What the task asks: Among the lines below, keep only those from the one containing "SERVO pin PWM: TX -> D3" through the one containing "BT pin GND: none -> GND", and reproduce them exactly.

Data under study:

-----

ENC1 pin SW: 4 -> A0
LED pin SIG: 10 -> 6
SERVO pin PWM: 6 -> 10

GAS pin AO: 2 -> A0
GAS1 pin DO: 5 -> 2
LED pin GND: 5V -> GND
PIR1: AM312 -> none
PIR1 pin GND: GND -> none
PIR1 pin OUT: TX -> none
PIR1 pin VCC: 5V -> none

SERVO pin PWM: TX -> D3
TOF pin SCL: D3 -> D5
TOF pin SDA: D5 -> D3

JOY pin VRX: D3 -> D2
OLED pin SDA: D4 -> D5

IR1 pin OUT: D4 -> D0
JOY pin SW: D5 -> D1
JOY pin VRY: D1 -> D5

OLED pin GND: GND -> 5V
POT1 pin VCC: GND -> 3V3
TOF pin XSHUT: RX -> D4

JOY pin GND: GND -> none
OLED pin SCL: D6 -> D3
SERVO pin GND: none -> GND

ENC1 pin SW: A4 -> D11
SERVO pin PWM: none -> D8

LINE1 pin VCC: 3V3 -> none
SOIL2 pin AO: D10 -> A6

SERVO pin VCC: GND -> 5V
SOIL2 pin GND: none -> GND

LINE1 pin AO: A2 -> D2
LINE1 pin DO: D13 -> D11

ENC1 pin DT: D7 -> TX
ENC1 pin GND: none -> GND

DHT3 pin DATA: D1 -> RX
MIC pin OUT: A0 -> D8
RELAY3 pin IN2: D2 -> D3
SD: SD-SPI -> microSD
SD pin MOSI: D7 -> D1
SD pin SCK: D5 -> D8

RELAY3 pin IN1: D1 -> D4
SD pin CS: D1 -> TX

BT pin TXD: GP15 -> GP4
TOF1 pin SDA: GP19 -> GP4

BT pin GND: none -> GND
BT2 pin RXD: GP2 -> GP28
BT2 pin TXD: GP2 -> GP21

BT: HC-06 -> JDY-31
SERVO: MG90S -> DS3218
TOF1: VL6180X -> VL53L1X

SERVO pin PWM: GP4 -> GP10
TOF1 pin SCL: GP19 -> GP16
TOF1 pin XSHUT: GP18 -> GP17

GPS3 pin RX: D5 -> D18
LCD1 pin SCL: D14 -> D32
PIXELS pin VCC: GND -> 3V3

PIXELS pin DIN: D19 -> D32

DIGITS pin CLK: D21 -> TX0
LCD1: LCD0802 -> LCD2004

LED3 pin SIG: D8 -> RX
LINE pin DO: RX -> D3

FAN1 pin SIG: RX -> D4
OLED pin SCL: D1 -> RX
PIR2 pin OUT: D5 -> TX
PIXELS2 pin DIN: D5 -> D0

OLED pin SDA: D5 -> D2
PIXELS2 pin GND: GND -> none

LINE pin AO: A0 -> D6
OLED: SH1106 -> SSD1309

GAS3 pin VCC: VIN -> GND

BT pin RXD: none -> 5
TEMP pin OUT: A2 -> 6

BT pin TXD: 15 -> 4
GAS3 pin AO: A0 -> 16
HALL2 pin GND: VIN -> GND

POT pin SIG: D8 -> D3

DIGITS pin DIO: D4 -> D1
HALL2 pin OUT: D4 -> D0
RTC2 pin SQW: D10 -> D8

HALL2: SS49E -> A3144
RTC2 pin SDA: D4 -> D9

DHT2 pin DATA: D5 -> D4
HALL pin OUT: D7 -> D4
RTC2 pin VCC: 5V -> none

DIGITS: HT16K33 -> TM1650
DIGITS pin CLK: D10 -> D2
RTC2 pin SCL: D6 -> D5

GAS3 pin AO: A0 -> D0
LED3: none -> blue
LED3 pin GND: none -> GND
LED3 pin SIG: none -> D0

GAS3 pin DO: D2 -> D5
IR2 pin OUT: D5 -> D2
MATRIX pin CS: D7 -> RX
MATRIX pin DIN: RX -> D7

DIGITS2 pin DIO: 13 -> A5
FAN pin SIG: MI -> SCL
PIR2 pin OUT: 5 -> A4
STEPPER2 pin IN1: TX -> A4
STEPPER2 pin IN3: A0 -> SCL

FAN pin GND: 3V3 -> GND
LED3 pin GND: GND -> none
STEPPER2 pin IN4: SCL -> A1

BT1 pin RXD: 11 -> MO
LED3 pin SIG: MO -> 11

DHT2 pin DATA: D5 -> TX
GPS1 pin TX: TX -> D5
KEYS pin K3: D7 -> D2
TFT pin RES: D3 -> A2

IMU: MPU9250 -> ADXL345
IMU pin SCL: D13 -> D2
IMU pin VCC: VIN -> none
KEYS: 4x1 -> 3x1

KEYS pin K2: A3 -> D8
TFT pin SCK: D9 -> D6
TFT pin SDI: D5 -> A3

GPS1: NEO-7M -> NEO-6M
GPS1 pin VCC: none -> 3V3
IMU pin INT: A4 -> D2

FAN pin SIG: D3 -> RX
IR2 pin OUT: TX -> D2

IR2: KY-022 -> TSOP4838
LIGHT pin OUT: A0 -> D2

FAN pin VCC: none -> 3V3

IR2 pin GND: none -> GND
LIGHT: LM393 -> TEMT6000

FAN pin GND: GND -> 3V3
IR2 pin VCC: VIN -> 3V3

-----

Result of this task:
SERVO pin PWM: TX -> D3
TOF pin SCL: D3 -> D5
TOF pin SDA: D5 -> D3

JOY pin VRX: D3 -> D2
OLED pin SDA: D4 -> D5

IR1 pin OUT: D4 -> D0
JOY pin SW: D5 -> D1
JOY pin VRY: D1 -> D5

OLED pin GND: GND -> 5V
POT1 pin VCC: GND -> 3V3
TOF pin XSHUT: RX -> D4

JOY pin GND: GND -> none
OLED pin SCL: D6 -> D3
SERVO pin GND: none -> GND

ENC1 pin SW: A4 -> D11
SERVO pin PWM: none -> D8

LINE1 pin VCC: 3V3 -> none
SOIL2 pin AO: D10 -> A6

SERVO pin VCC: GND -> 5V
SOIL2 pin GND: none -> GND

LINE1 pin AO: A2 -> D2
LINE1 pin DO: D13 -> D11

ENC1 pin DT: D7 -> TX
ENC1 pin GND: none -> GND

DHT3 pin DATA: D1 -> RX
MIC pin OUT: A0 -> D8
RELAY3 pin IN2: D2 -> D3
SD: SD-SPI -> microSD
SD pin MOSI: D7 -> D1
SD pin SCK: D5 -> D8

RELAY3 pin IN1: D1 -> D4
SD pin CS: D1 -> TX

BT pin TXD: GP15 -> GP4
TOF1 pin SDA: GP19 -> GP4

BT pin GND: none -> GND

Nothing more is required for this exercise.